INPUT RECORDS ::
━━━━━━━━━━

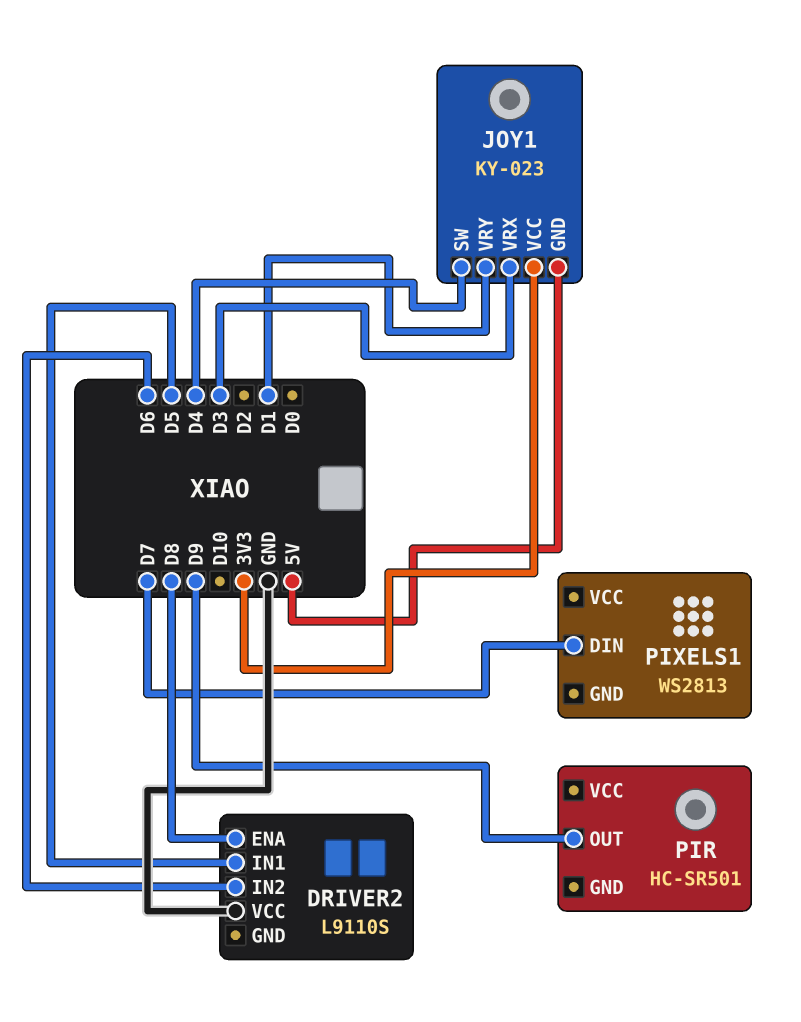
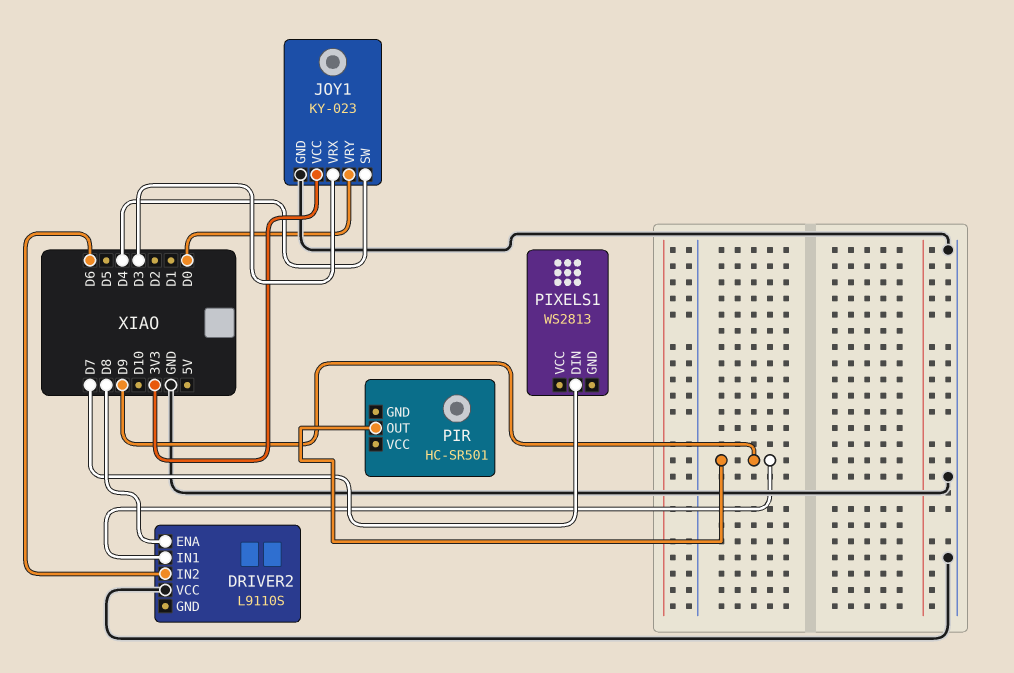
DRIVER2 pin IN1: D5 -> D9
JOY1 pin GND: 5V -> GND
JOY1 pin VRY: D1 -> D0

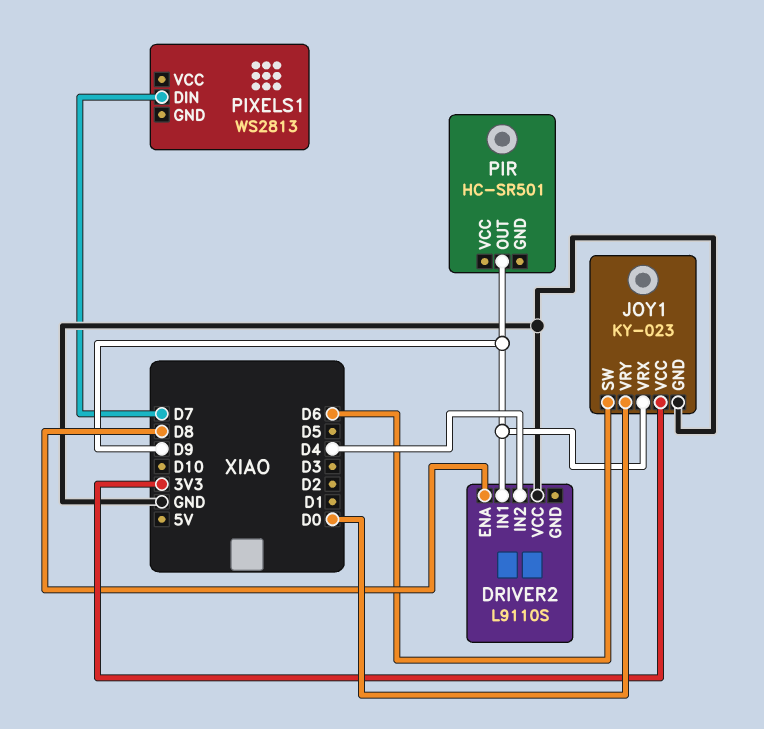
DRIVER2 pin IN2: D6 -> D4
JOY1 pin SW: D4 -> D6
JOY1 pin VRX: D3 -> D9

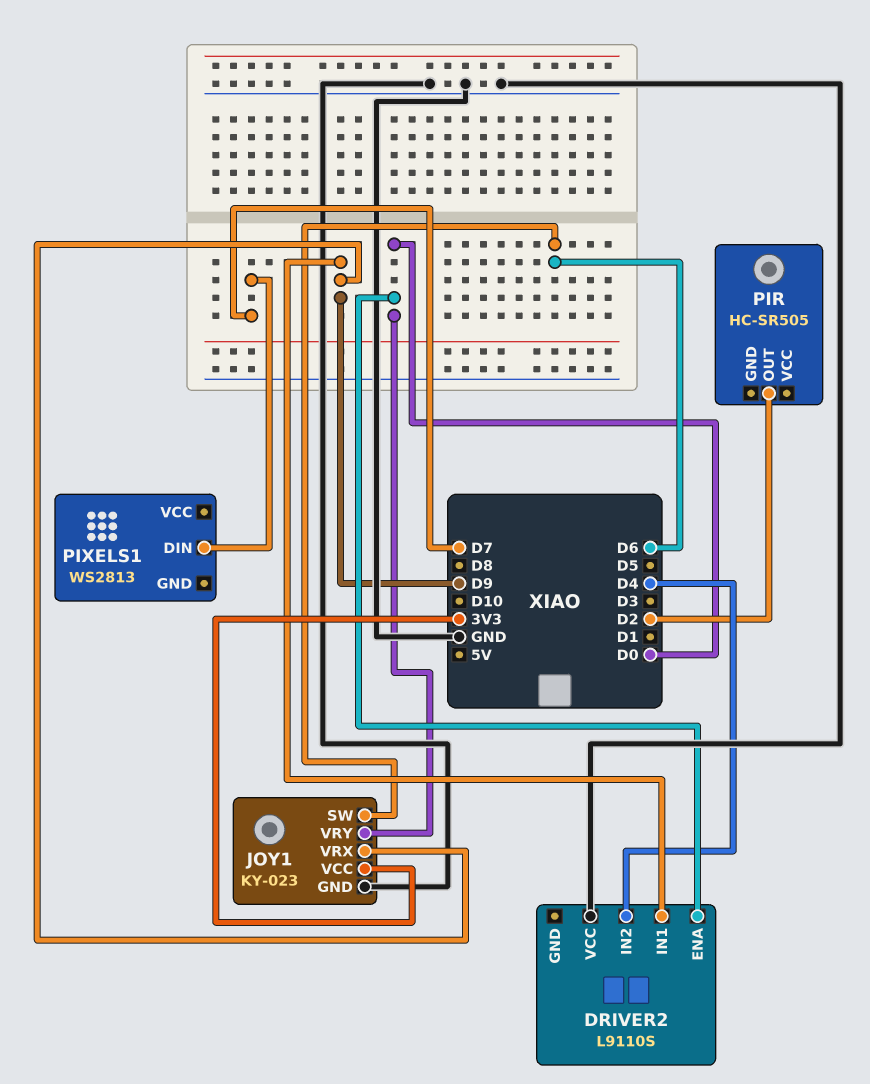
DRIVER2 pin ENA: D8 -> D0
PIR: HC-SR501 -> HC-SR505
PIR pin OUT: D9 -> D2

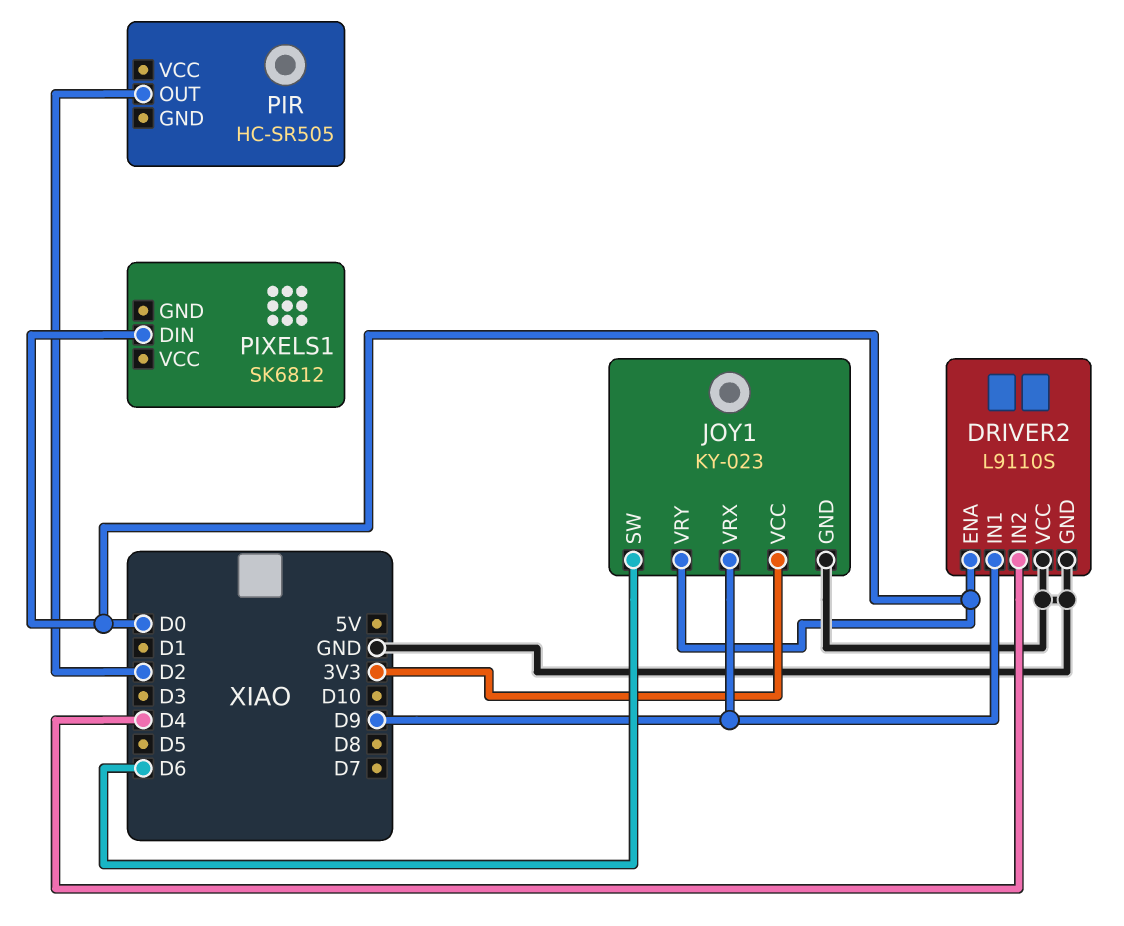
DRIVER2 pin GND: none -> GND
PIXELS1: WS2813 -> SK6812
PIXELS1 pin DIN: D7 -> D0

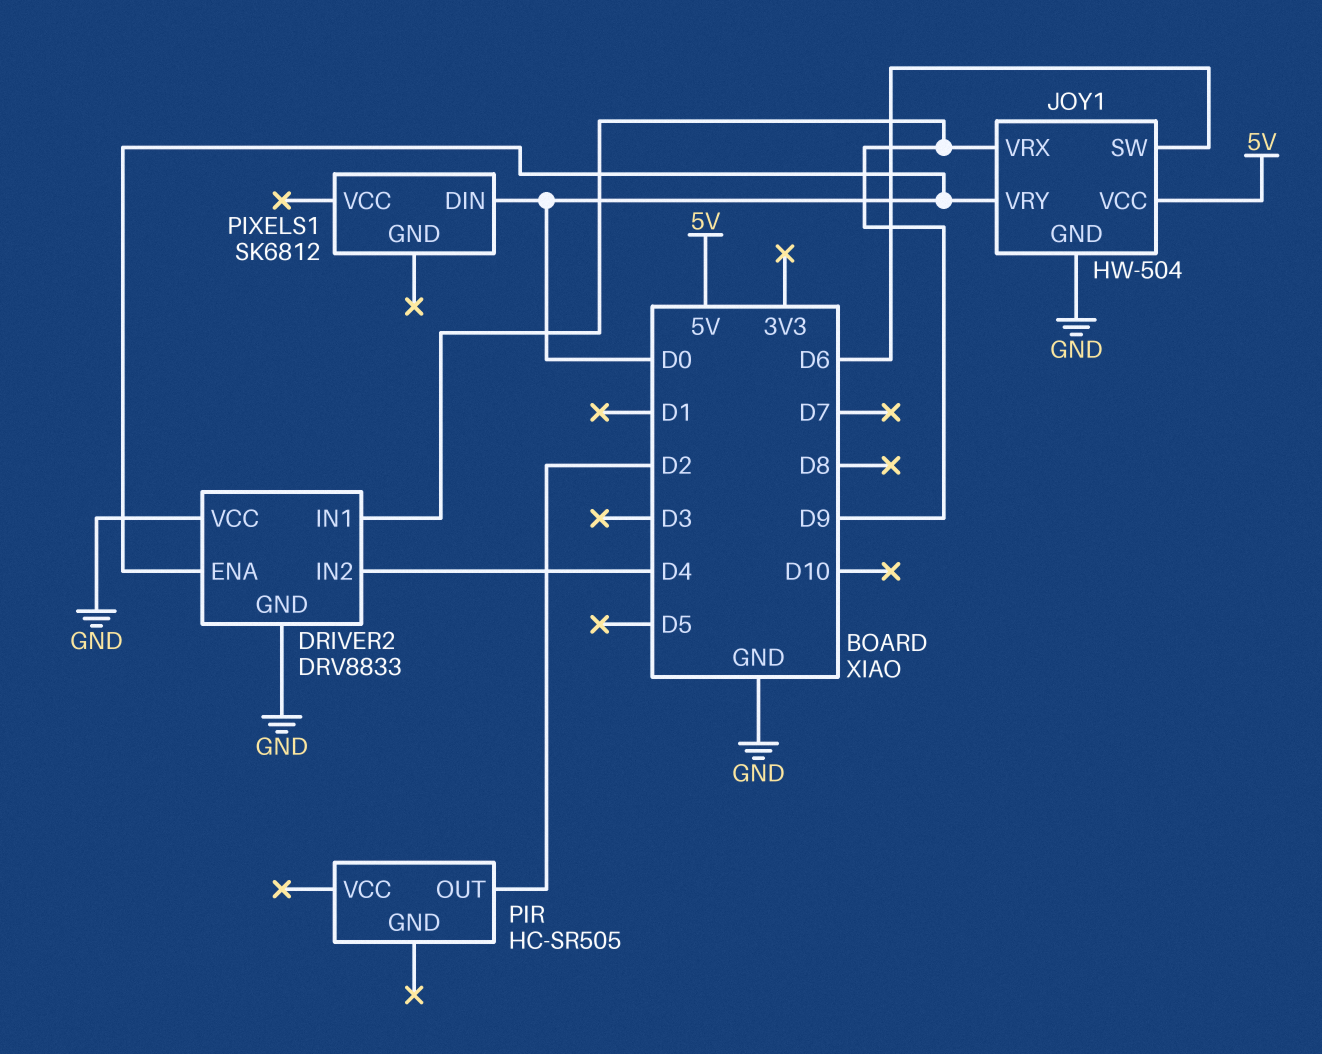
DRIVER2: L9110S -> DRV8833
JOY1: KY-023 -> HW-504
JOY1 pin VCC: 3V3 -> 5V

━━━━━━━━━━

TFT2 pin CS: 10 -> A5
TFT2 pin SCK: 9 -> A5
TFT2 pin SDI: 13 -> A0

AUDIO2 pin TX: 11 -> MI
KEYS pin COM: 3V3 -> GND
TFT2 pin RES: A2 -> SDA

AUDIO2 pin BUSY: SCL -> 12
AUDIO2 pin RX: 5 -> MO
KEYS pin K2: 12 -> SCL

━━━━━━━━━━

WORK INSTRUCTIONS :: Go through the records. Copy each line where "KEYS" appears.

COMPLETED TASK ::
KEYS pin COM: 3V3 -> GND
KEYS pin K2: 12 -> SCL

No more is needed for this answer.